─── LISTED RECORDS ───

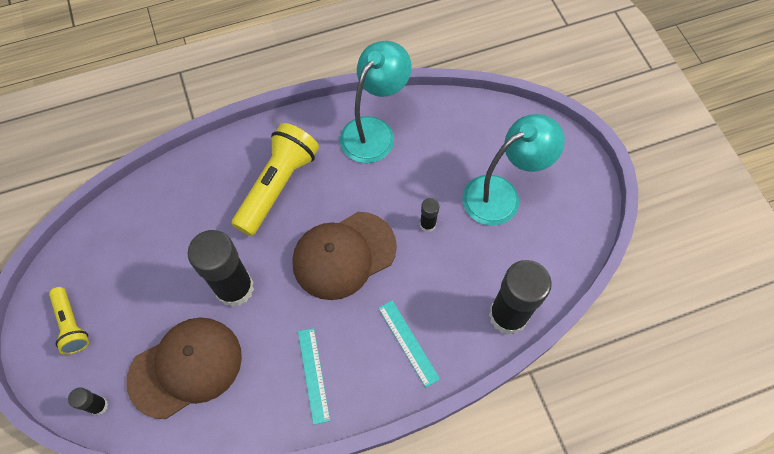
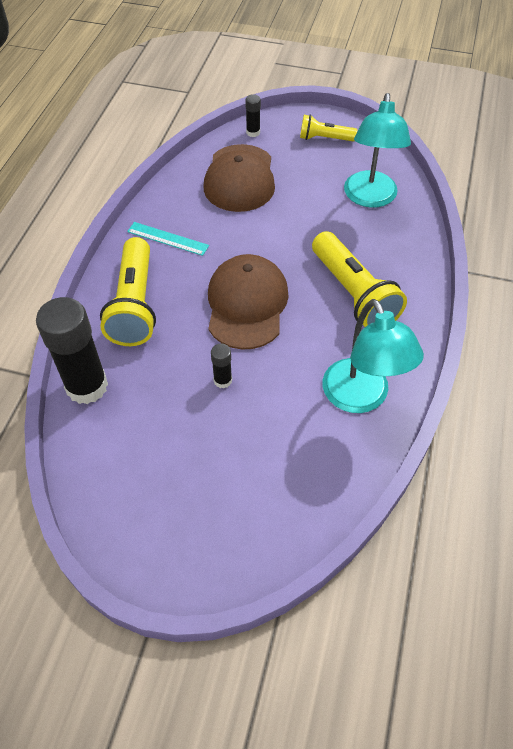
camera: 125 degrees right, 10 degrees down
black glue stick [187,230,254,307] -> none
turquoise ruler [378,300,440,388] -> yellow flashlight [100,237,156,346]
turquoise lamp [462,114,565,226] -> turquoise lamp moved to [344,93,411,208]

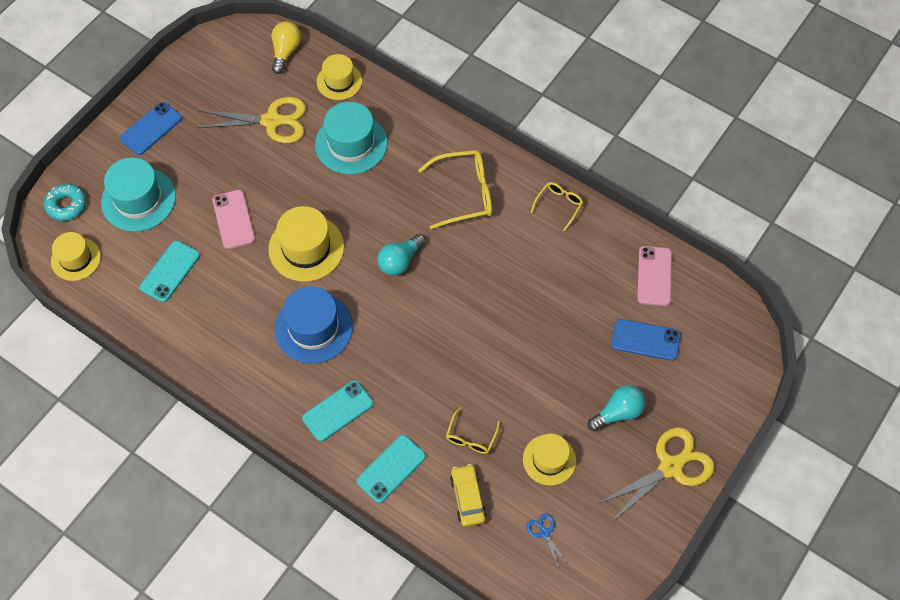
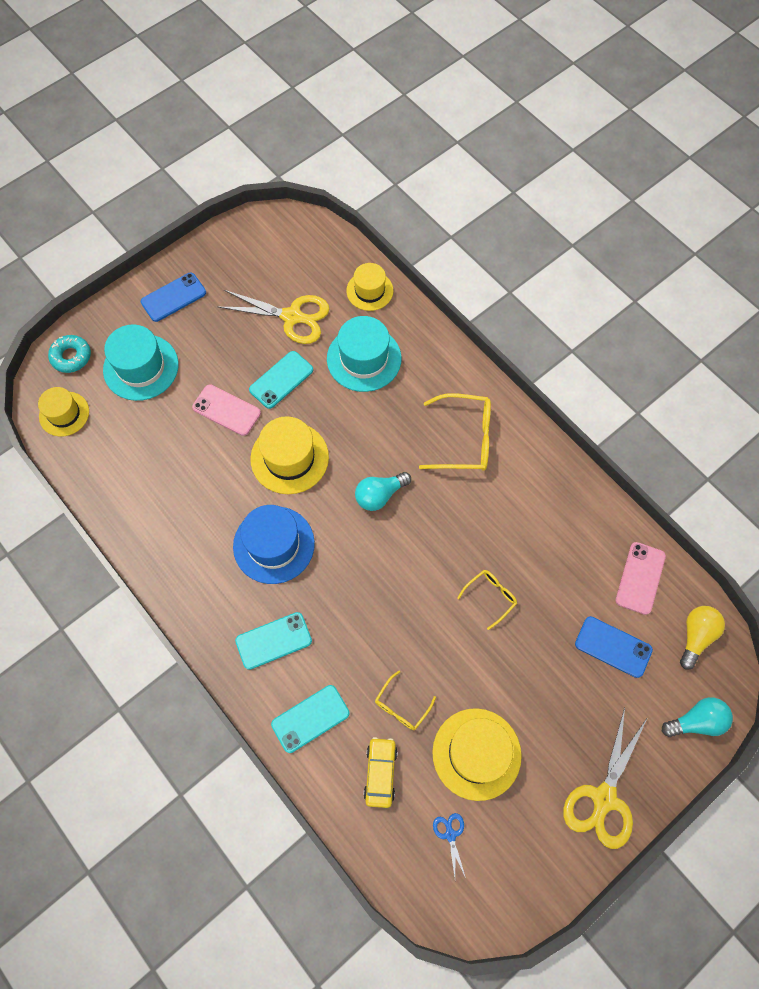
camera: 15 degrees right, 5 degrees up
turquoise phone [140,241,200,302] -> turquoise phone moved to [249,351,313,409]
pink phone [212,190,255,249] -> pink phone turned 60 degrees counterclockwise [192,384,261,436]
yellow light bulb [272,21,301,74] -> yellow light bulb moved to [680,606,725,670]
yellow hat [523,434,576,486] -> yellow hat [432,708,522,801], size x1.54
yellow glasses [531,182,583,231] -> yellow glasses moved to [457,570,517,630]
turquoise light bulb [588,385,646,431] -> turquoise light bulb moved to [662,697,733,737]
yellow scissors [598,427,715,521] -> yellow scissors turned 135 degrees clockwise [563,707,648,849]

───

**YOUR INSTRUCTIONS:** Transcribe the preceding listing in its entirety and with exact wording, leaving out pictures.

**ANSWER FOR THE TASK:**
camera: 125 degrees right, 10 degrees down
black glue stick [187,230,254,307] -> none
turquoise ruler [378,300,440,388] -> yellow flashlight [100,237,156,346]
turquoise lamp [462,114,565,226] -> turquoise lamp moved to [344,93,411,208]

camera: 15 degrees right, 5 degrees up
turquoise phone [140,241,200,302] -> turquoise phone moved to [249,351,313,409]
pink phone [212,190,255,249] -> pink phone turned 60 degrees counterclockwise [192,384,261,436]
yellow light bulb [272,21,301,74] -> yellow light bulb moved to [680,606,725,670]
yellow hat [523,434,576,486] -> yellow hat [432,708,522,801], size x1.54
yellow glasses [531,182,583,231] -> yellow glasses moved to [457,570,517,630]
turquoise light bulb [588,385,646,431] -> turquoise light bulb moved to [662,697,733,737]
yellow scissors [598,427,715,521] -> yellow scissors turned 135 degrees clockwise [563,707,648,849]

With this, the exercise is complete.